*Before-and-after object listings:*

- Opening Delimiter -

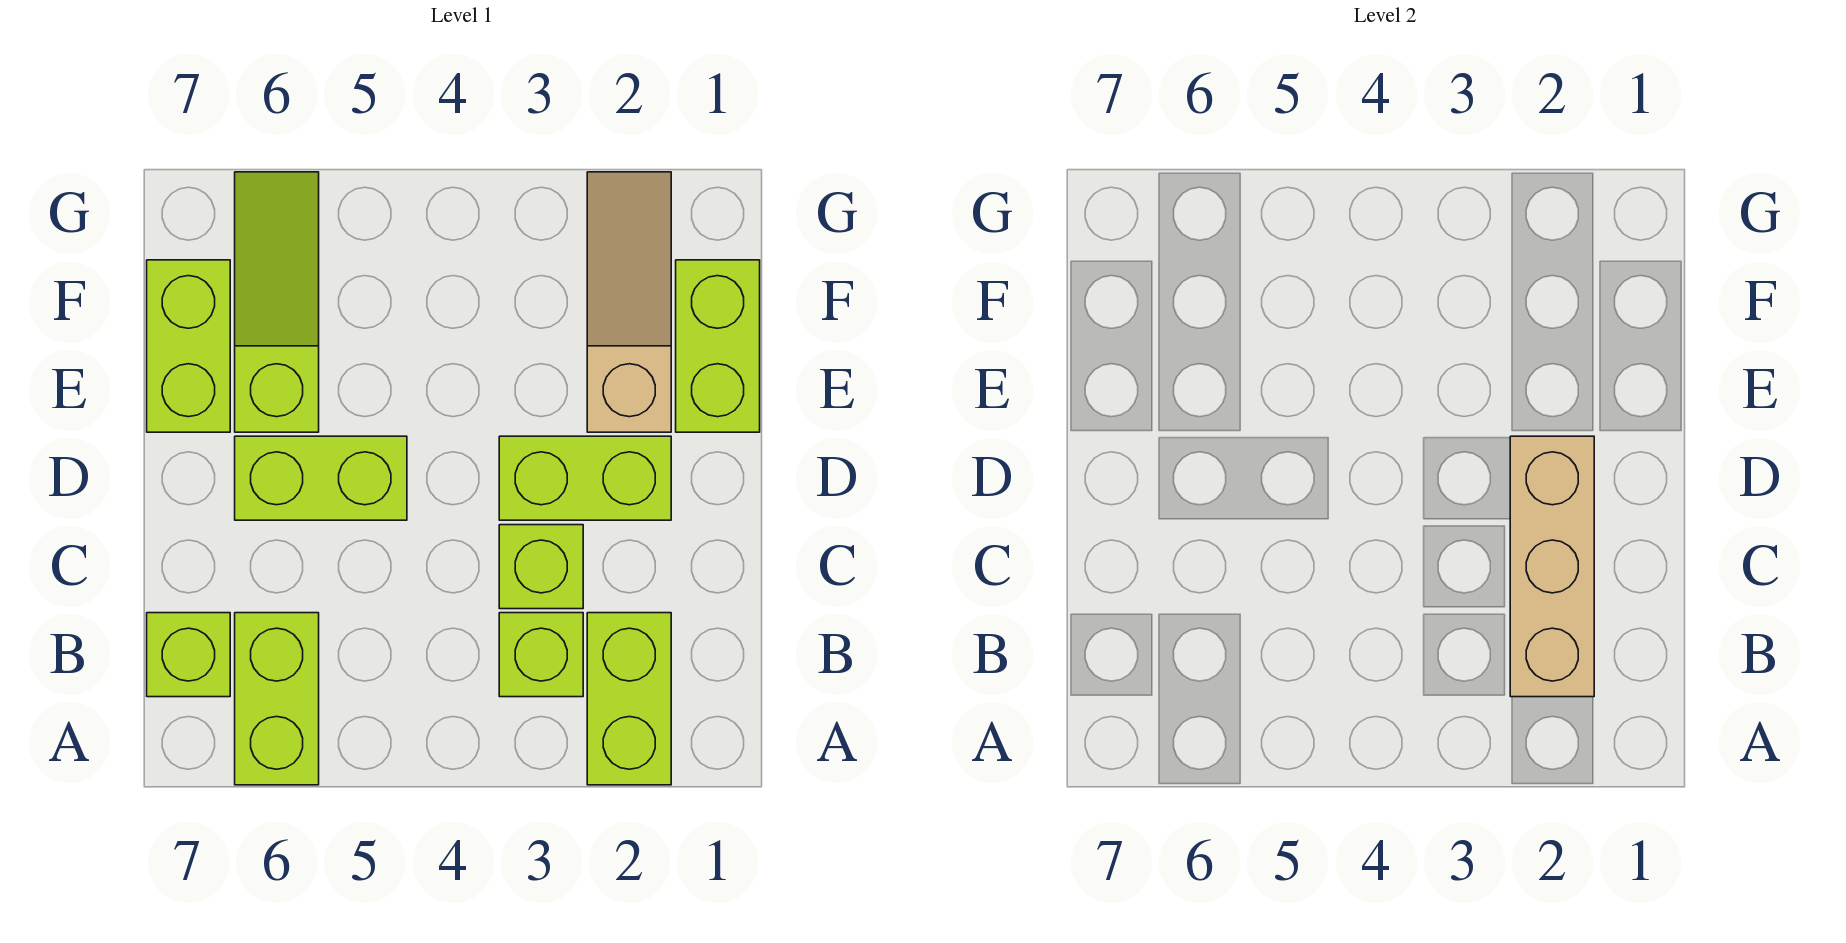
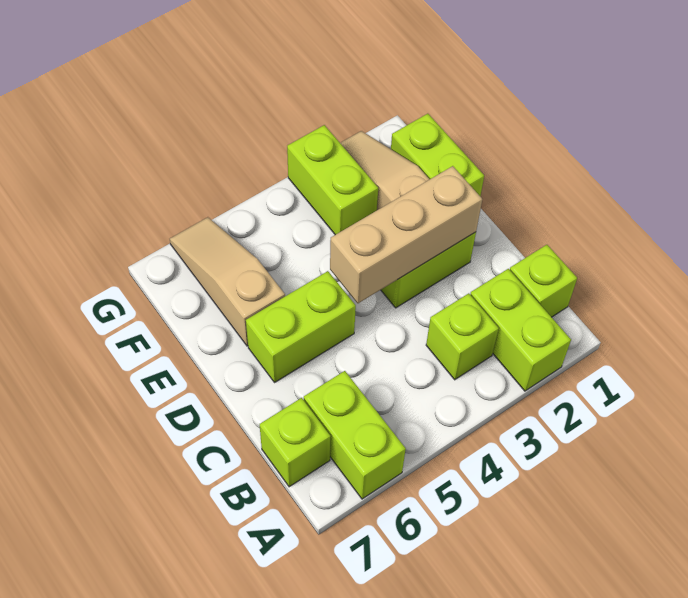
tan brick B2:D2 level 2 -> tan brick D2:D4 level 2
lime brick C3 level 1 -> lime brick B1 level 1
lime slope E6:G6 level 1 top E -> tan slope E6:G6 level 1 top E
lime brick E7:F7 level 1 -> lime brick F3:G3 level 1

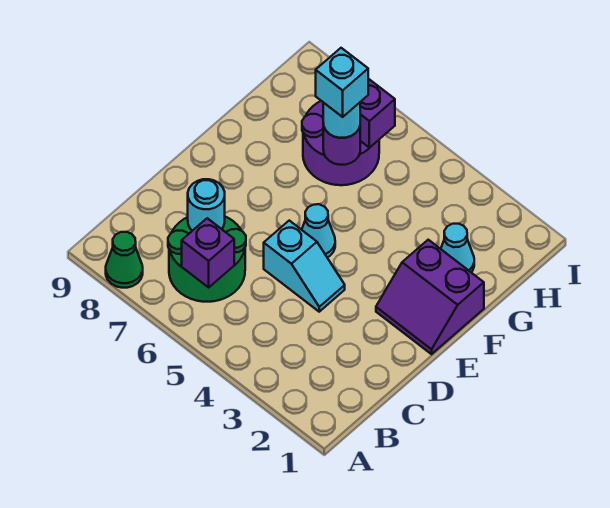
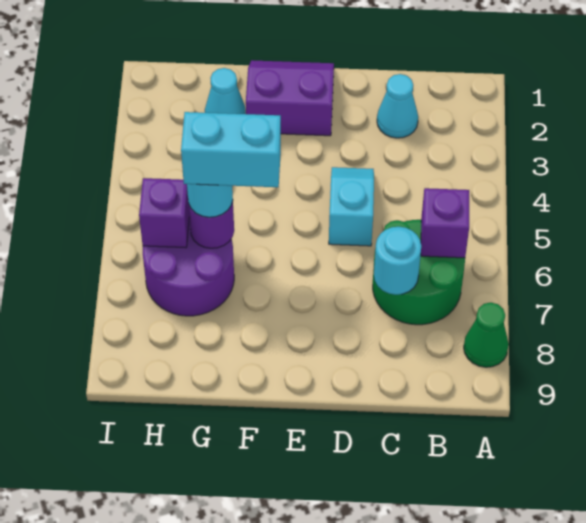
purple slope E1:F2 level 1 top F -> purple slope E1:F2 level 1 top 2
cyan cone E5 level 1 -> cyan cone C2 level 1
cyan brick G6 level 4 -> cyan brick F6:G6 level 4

- Closing Delimiter -

*YOUR INSTRUCTIONS:*
Pull out every line above that holds the word "slope".

*WRITTEN RESPONSE:*
lime slope E6:G6 level 1 top E -> tan slope E6:G6 level 1 top E
purple slope E1:F2 level 1 top F -> purple slope E1:F2 level 1 top 2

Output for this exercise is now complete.